DATA EXCERPT below:

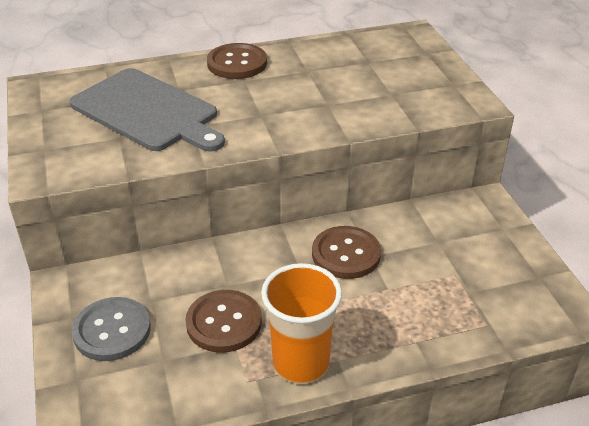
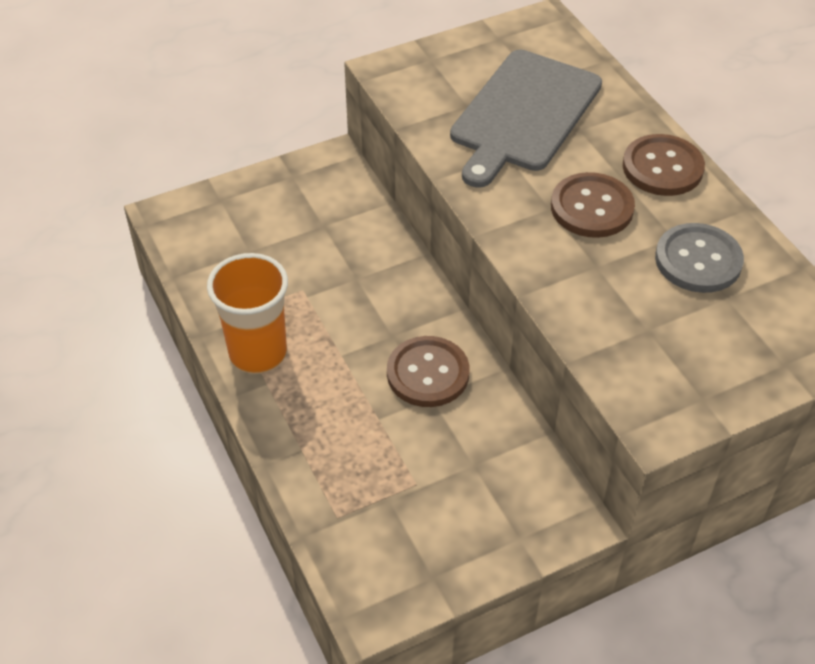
camera: 80 degrees right, 10 degrees up
(112, 330) = (280, 208): grey button -> grey button (698, 260)
(224, 323) = (302, 285): brown button -> brown button (592, 207)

End of DATA EXCERPT.

Omitting all images, print the listing exactly.

#### THE COMPLETED TASK:
camera: 80 degrees right, 10 degrees up
(112, 330) = (280, 208): grey button -> grey button (698, 260)
(224, 323) = (302, 285): brown button -> brown button (592, 207)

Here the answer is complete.